* [What the exercise asks]: The reply should hold every line of the data below, unchanged, and none of the pictures.

* [Dataset items]:

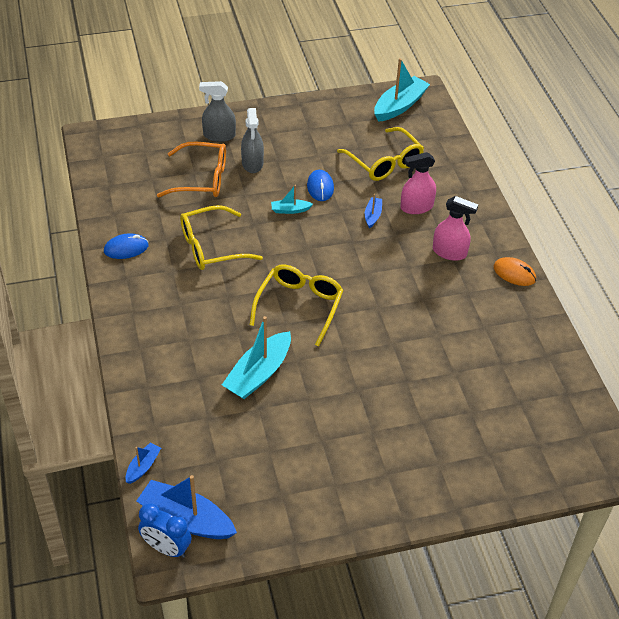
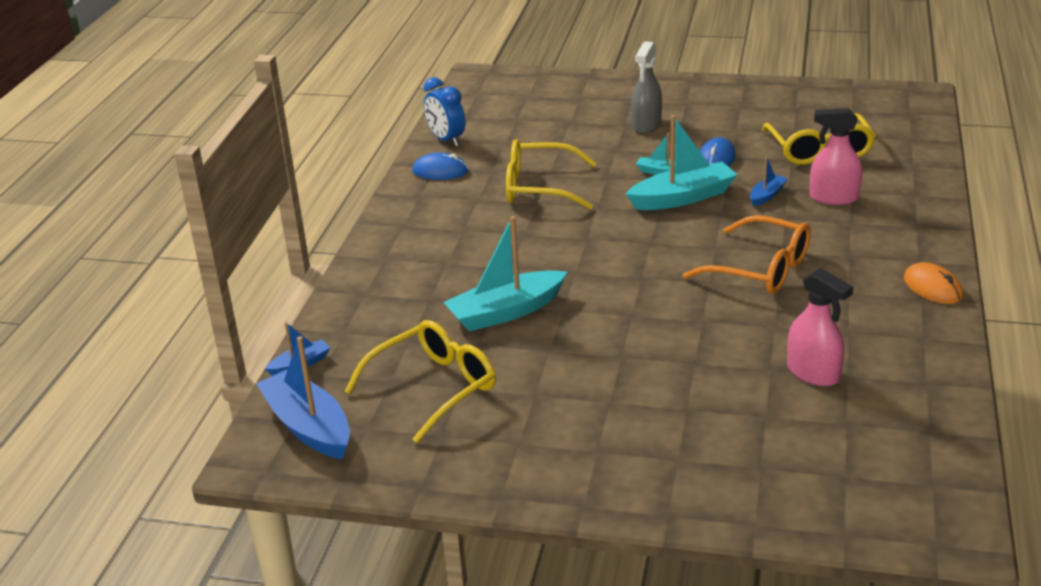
camera: 30 degrees right, 15 degrees down
blue clock [138,503,192,558] -> blue clock moved to [424,77,465,146]
orange glasses [157,142,226,197] -> orange glasses moved to [683,215,811,294]
grey spray bottle [199,81,236,142] -> none
yellow glasses [249,264,344,347] -> yellow glasses moved to [345,320,496,443]
turquoise boat [374,58,430,122] -> turquoise boat moved to [626,115,738,210]
pink spray bottle [433,196,478,261] -> pink spray bottle moved to [787,268,853,386]

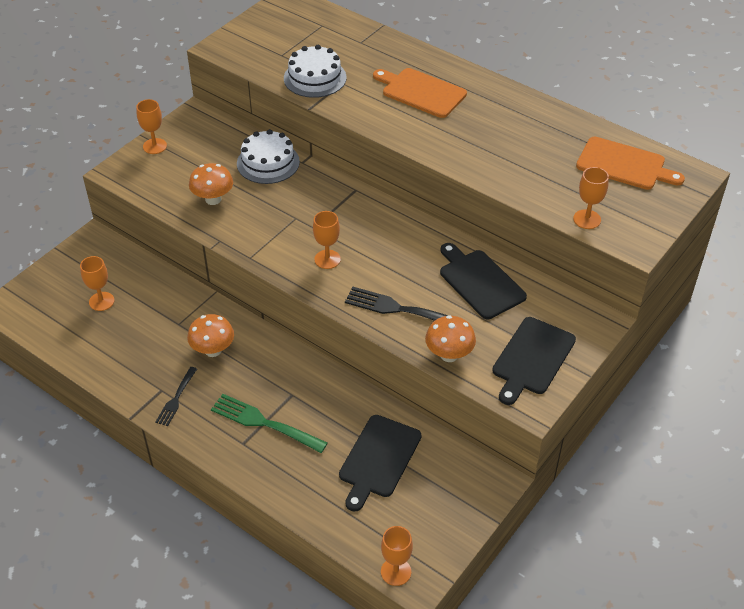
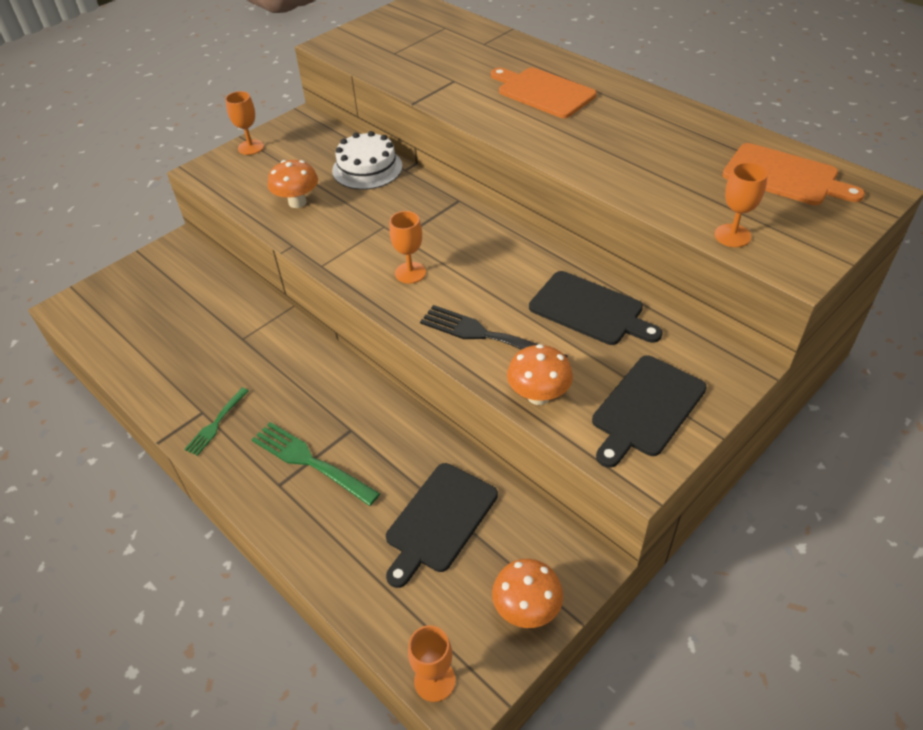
camera: 10 degrees right, 0 degrees up
orange goblet [80,256,115,311] -> none
black fork [155,367,197,426] -> green fork [184,388,249,456]
orange mushroom [187,314,234,357] -> orange mushroom moved to [492,559,563,628]
white cake [284,45,346,98] -> none
black cutting board [440,243,527,319] -> black cutting board turned 150 degrees clockwise [529,271,662,345]

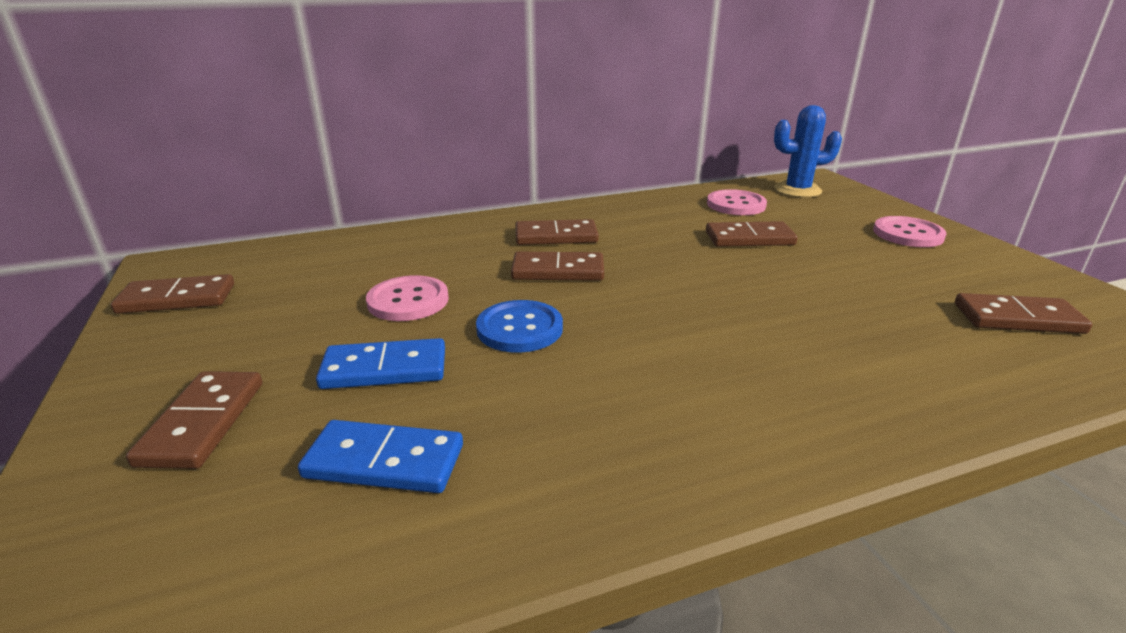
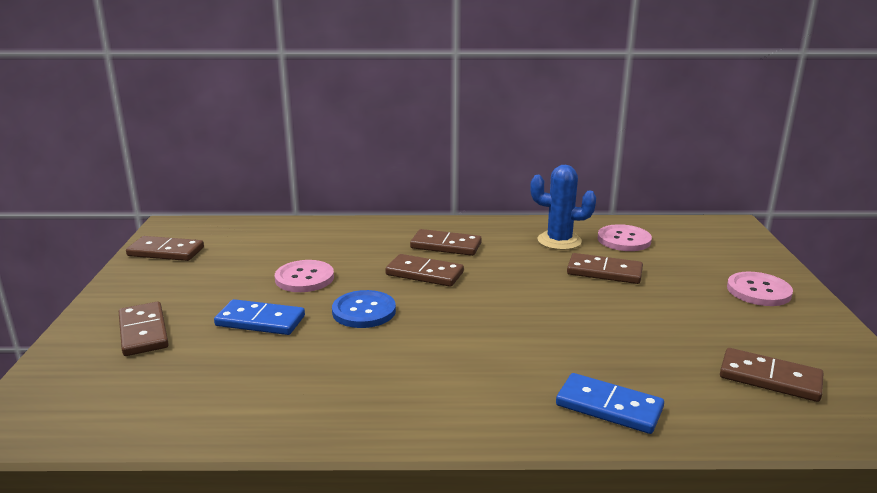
camera: 20 degrees right, 5 degrees down
brown domino [126,371,262,469] -> brown domino turned 45 degrees counterclockwise [119,302,169,356]
blue domino [298,420,463,493] -> blue domino moved to [556,373,664,434]
blue cactus [774,105,842,198] -> blue cactus moved to [530,165,596,250]

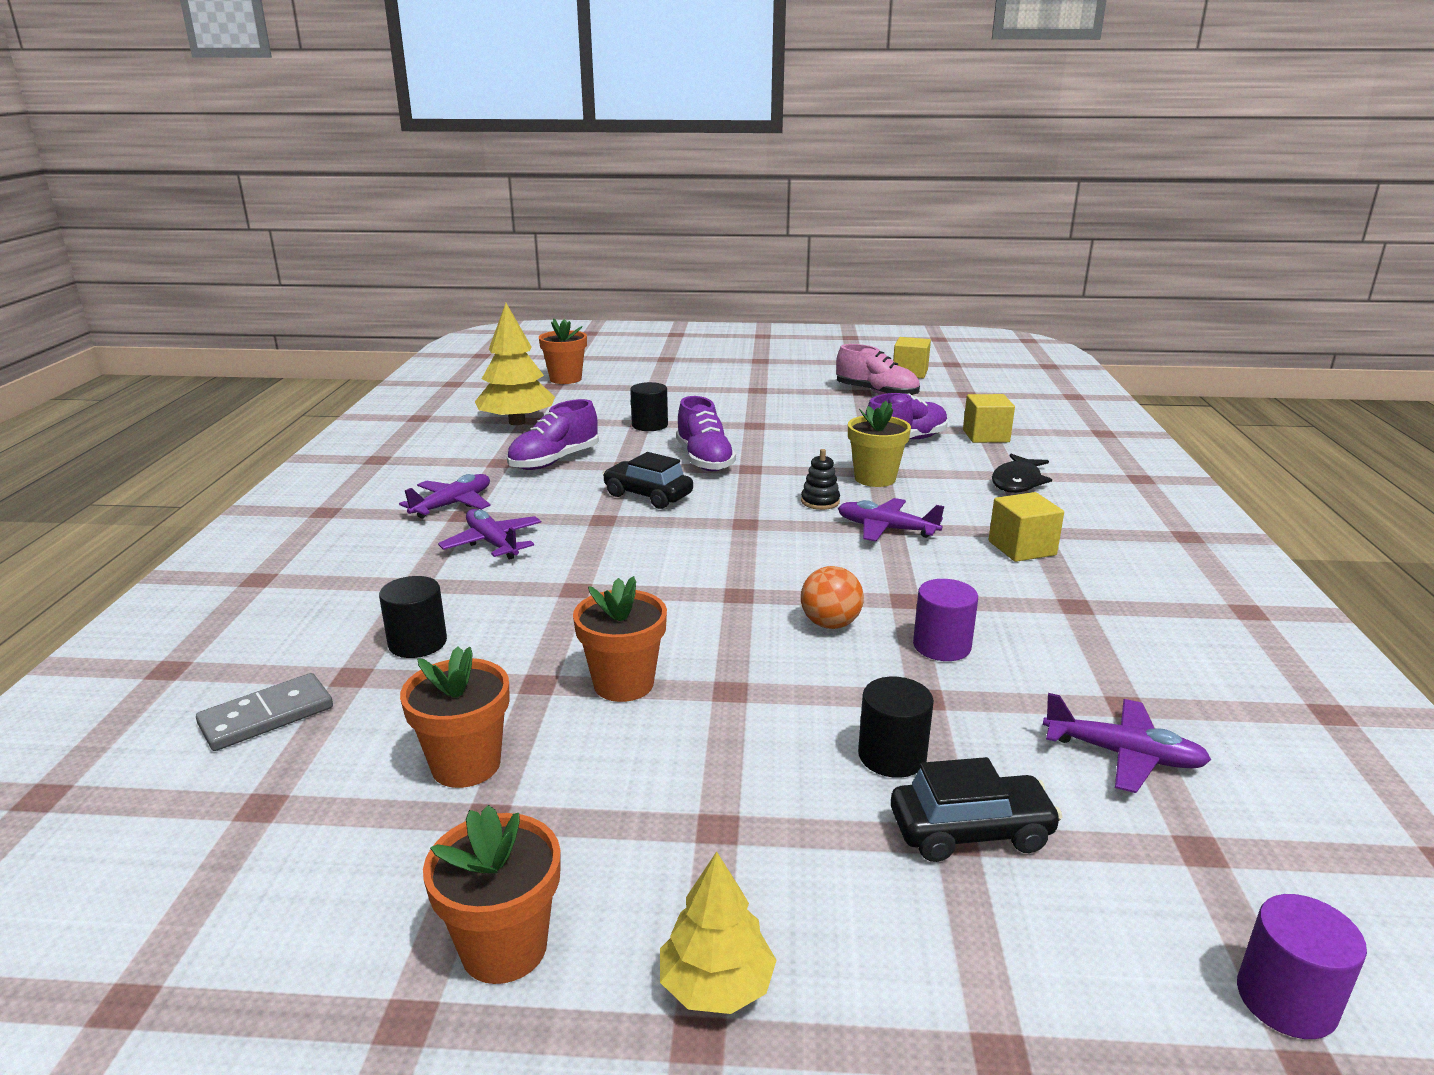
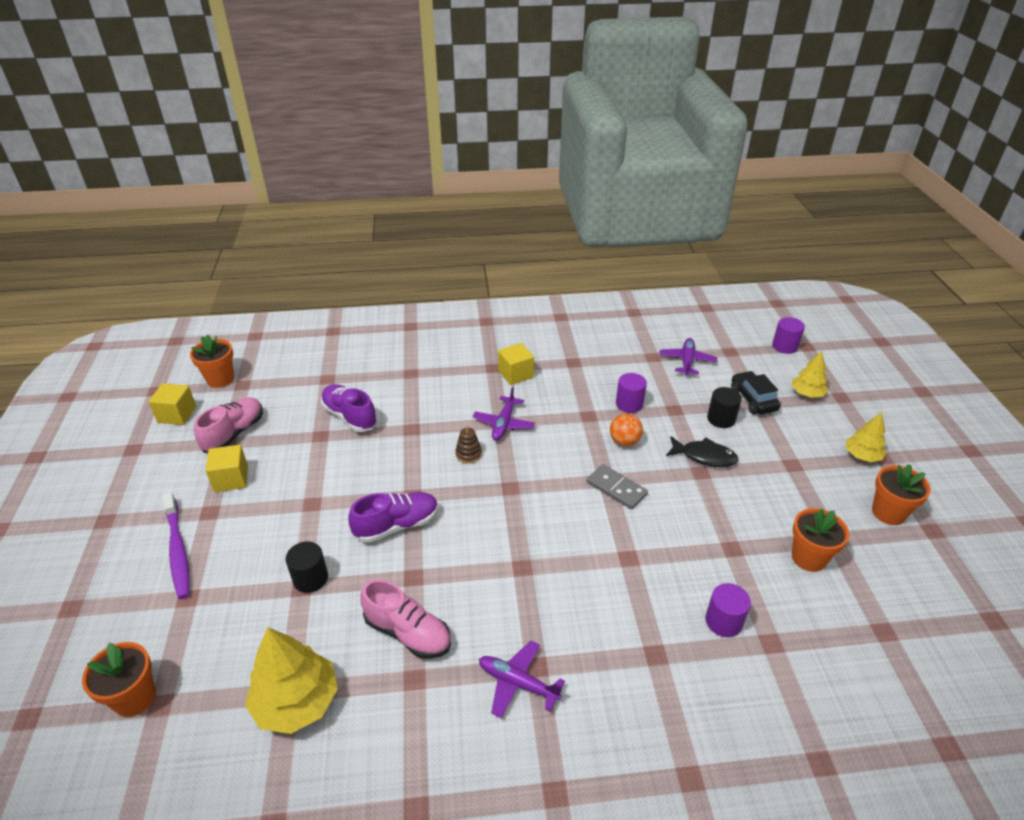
camera: 100 degrees left, 15 degrees up
grey domino [196,673,333,751] -> grey domino moved to [587,464,648,510]
black cylinder [379,576,447,658] -> purple cylinder [705,583,751,637]
purple plane [438,509,542,560] -> none
purple shoe [507,399,599,470] -> pink shoe [360,579,451,659]
orange flower pot [573,576,667,702] -> orange flower pot moved to [190,335,234,388]
black car [602,452,693,509] -> none
black stacking toy [801,449,840,510] -> brown stacking toy [455,425,482,464]
yellow flower pot [848,401,911,487] -> none
yellow cube [963,394,1015,443] -> yellow cube moved to [206,445,248,492]
black fish [992,454,1052,493] -> black fish moved to [666,436,738,467]
none -> purple toothbrush [163,492,190,599]
none -> yellow tree [792,351,828,398]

* [Result below]:
camera: 30 degrees right, 15 degrees down
blue clock [138,503,192,558] -> blue clock moved to [424,77,465,146]
orange glasses [157,142,226,197] -> orange glasses moved to [683,215,811,294]
grey spray bottle [199,81,236,142] -> none
yellow glasses [249,264,344,347] -> yellow glasses moved to [345,320,496,443]
turquoise boat [374,58,430,122] -> turquoise boat moved to [626,115,738,210]
pink spray bottle [433,196,478,261] -> pink spray bottle moved to [787,268,853,386]

camera: 10 degrees right, 0 degrees up
orange goblet [80,256,115,311] -> none
black fork [155,367,197,426] -> green fork [184,388,249,456]
orange mushroom [187,314,234,357] -> orange mushroom moved to [492,559,563,628]
white cake [284,45,346,98] -> none
black cutting board [440,243,527,319] -> black cutting board turned 150 degrees clockwise [529,271,662,345]

camera: 20 degrees right, 5 degrees down
brown domino [126,371,262,469] -> brown domino turned 45 degrees counterclockwise [119,302,169,356]
blue domino [298,420,463,493] -> blue domino moved to [556,373,664,434]
blue cactus [774,105,842,198] -> blue cactus moved to [530,165,596,250]

camera: 100 degrees left, 15 degrees up
grey domino [196,673,333,751] -> grey domino moved to [587,464,648,510]
black cylinder [379,576,447,658] -> purple cylinder [705,583,751,637]
purple plane [438,509,542,560] -> none
purple shoe [507,399,599,470] -> pink shoe [360,579,451,659]
orange flower pot [573,576,667,702] -> orange flower pot moved to [190,335,234,388]
black car [602,452,693,509] -> none
black stacking toy [801,449,840,510] -> brown stacking toy [455,425,482,464]
yellow flower pot [848,401,911,487] -> none
yellow cube [963,394,1015,443] -> yellow cube moved to [206,445,248,492]
black fish [992,454,1052,493] -> black fish moved to [666,436,738,467]
none -> purple toothbrush [163,492,190,599]
none -> yellow tree [792,351,828,398]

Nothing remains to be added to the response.